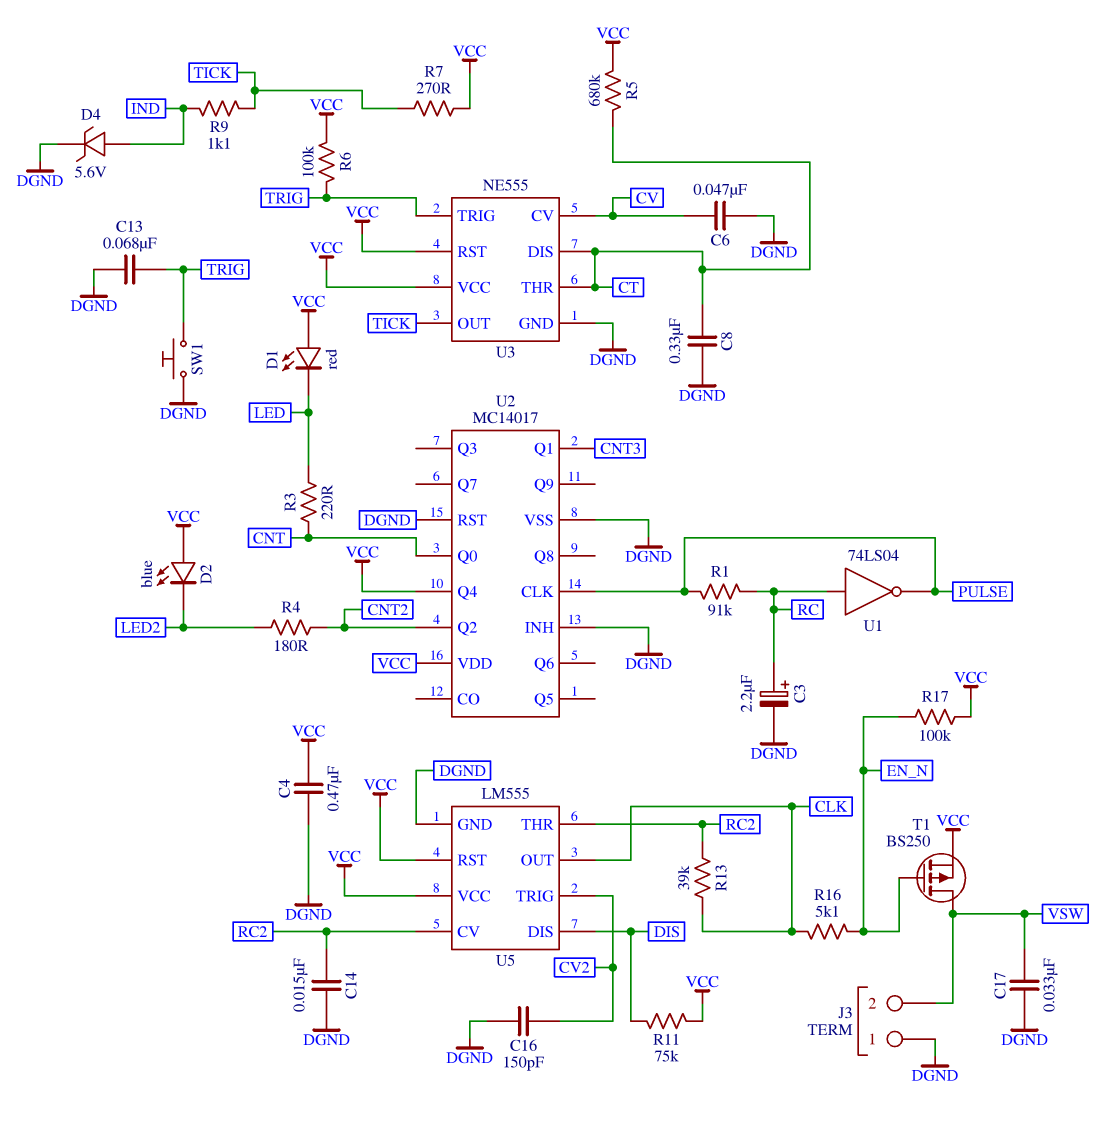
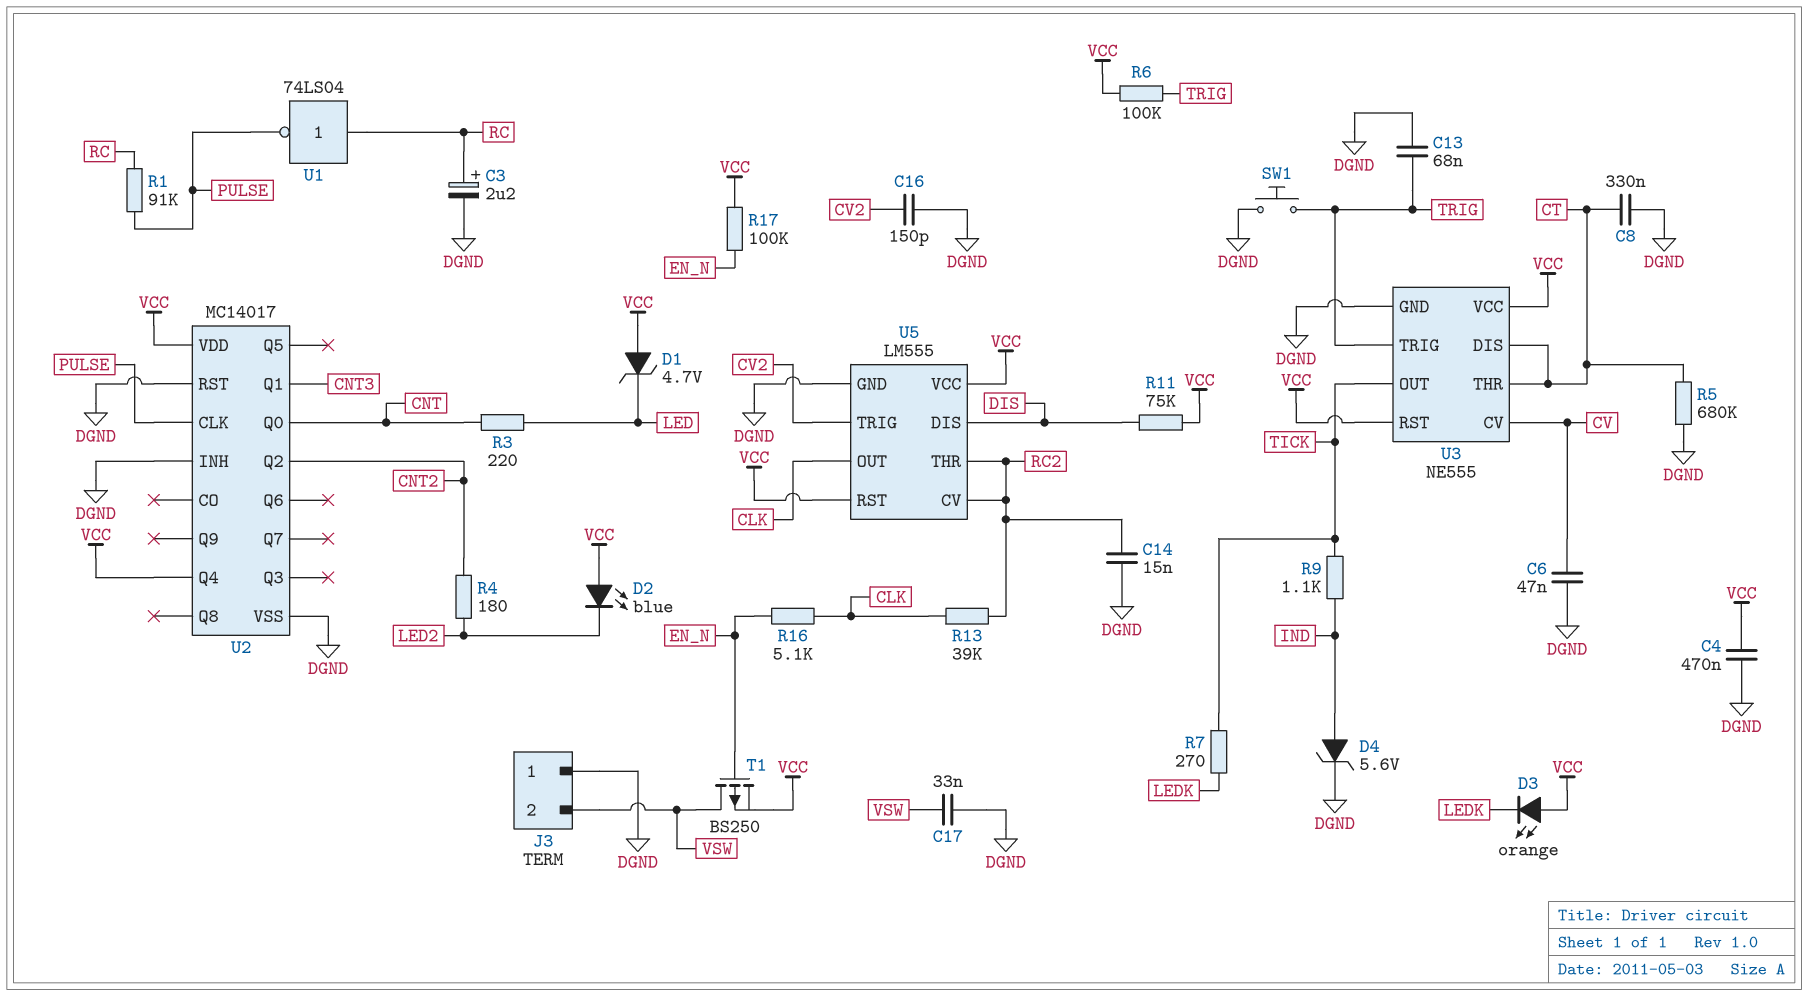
D1: LED red (A VCC, K LED) -> zener 4.7V (A VCC, K LED)
D3: none -> LED orange (A VCC, K LEDK)
R5: 680k (CT, VCC) -> 680k (CT, DGND)
R7: 270 (TICK, VCC) -> 270 (LEDK, TICK)

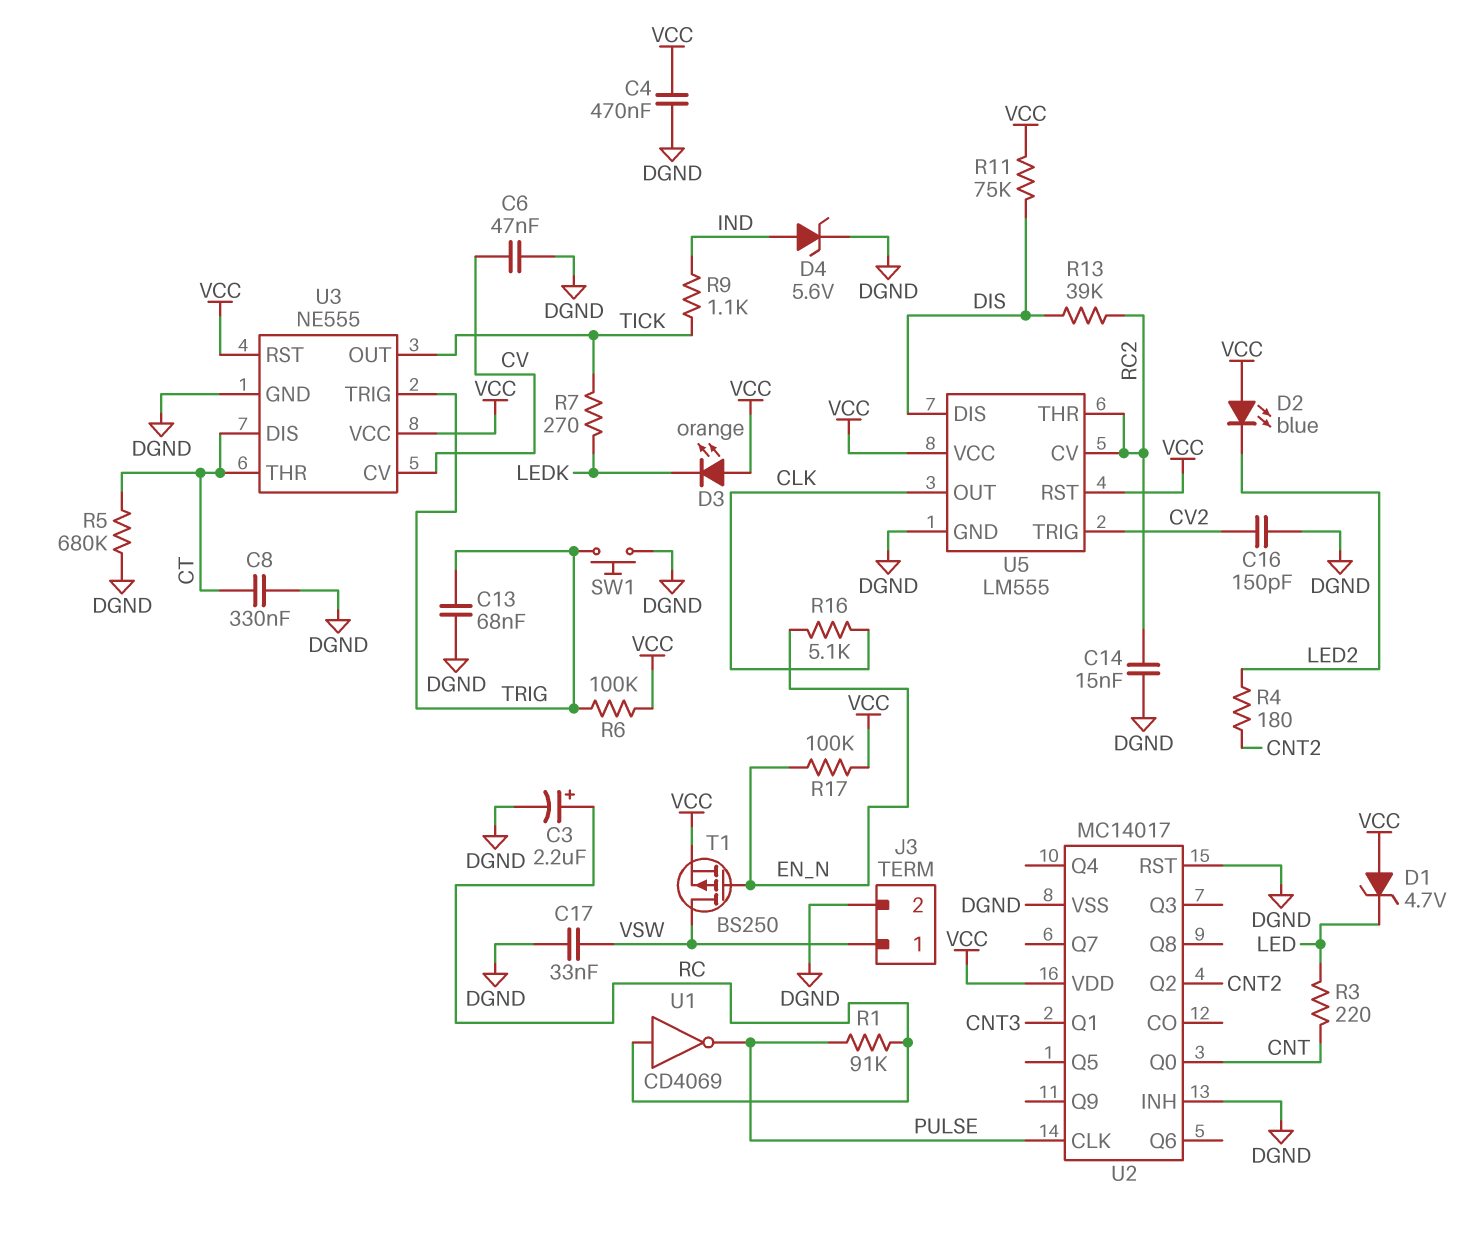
J3 pin 1: DGND -> VSW
J3 pin 2: VSW -> DGND
R13: 39k (CLK, RC2) -> 39k (DIS, RC2)
U1: NOT 74LS04 (in RC, out PULSE) -> NOT CD4069 (in RC, out PULSE)
U2 pin Q4: VCC -> none

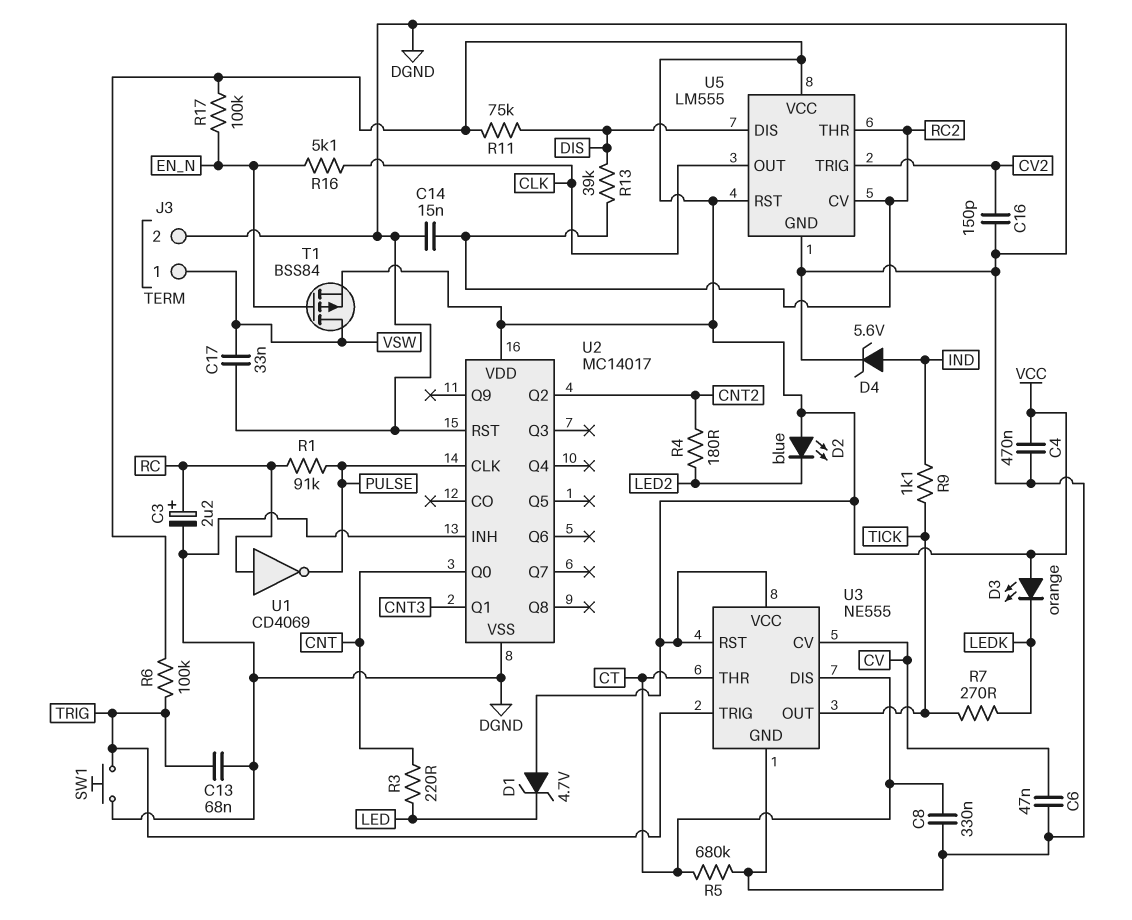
T1: PMOS BS250 (G EN_N, D VSW, S VCC) -> PMOS BSS84 (G EN_N, D VSW, S VCC)

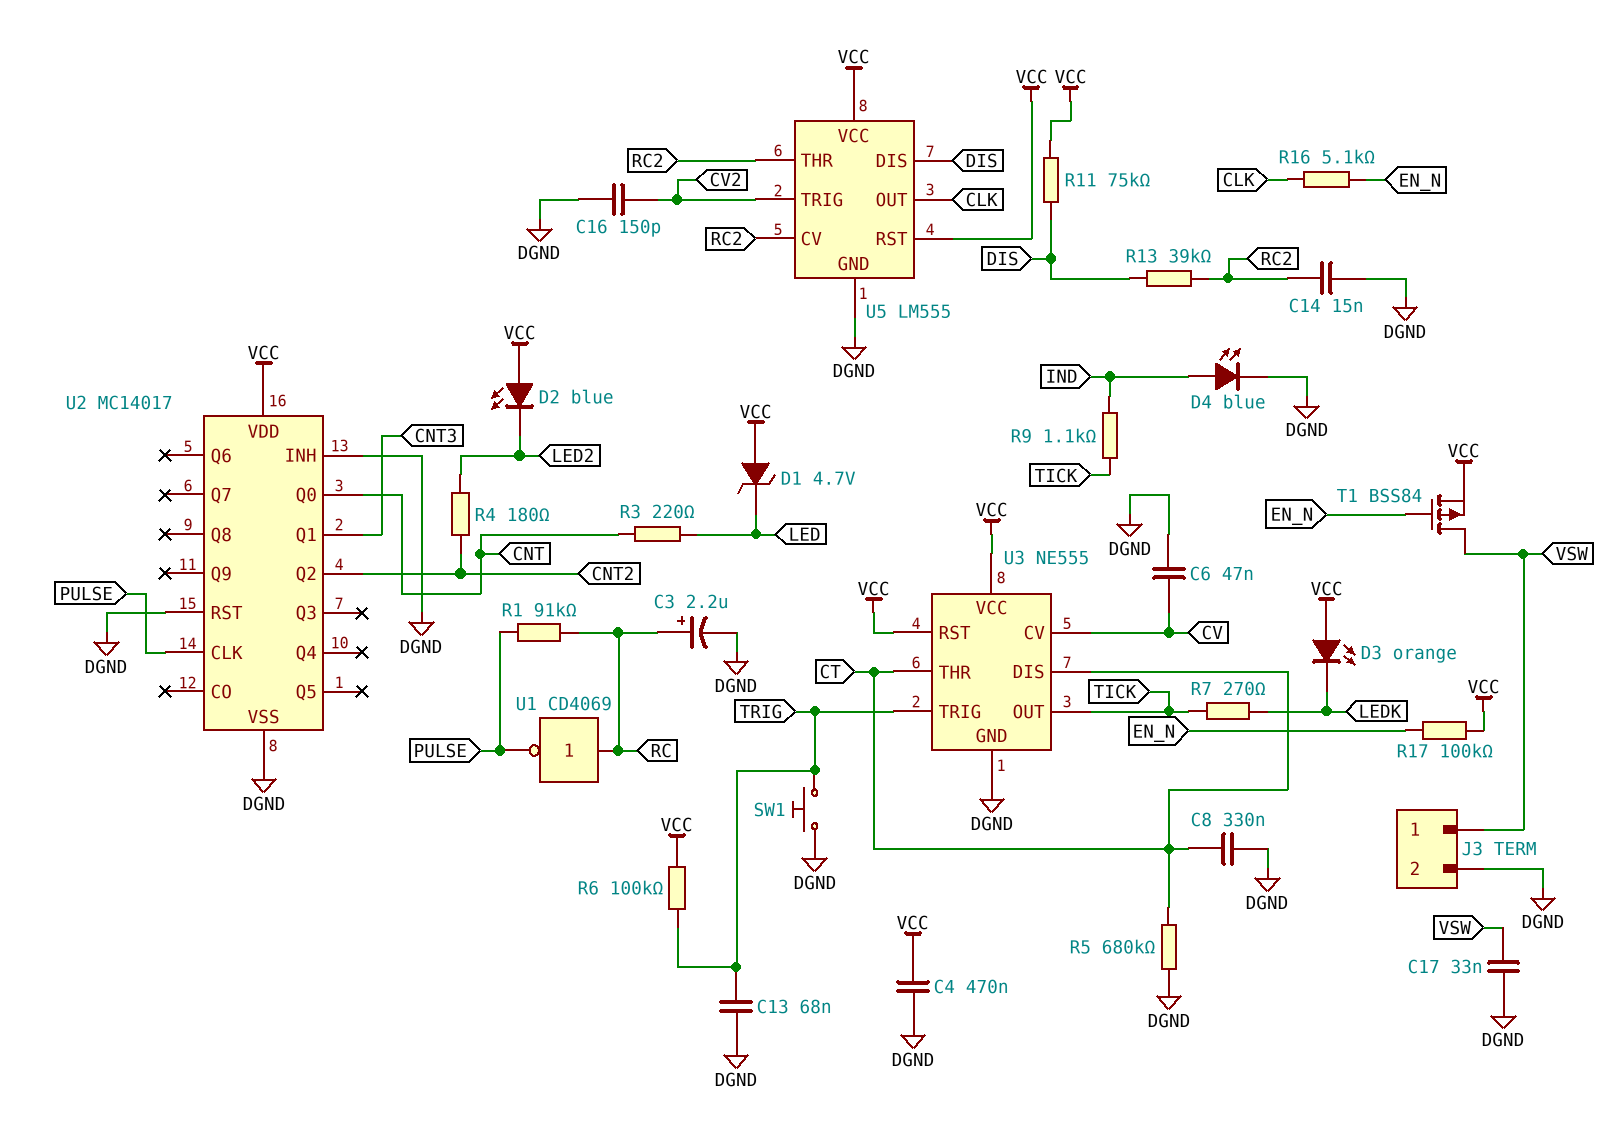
D4: zener 5.6V (A IND, K DGND) -> LED blue (A IND, K DGND)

▶ Your assignment
No pictures belong in the output. It should reproduce exactly the lines from the one containing "T1: PMOS BS250" through the end of the data, both ends included.

▶ Expected answer
T1: PMOS BS250 (G EN_N, D VSW, S VCC) -> PMOS BSS84 (G EN_N, D VSW, S VCC)

D4: zener 5.6V (A IND, K DGND) -> LED blue (A IND, K DGND)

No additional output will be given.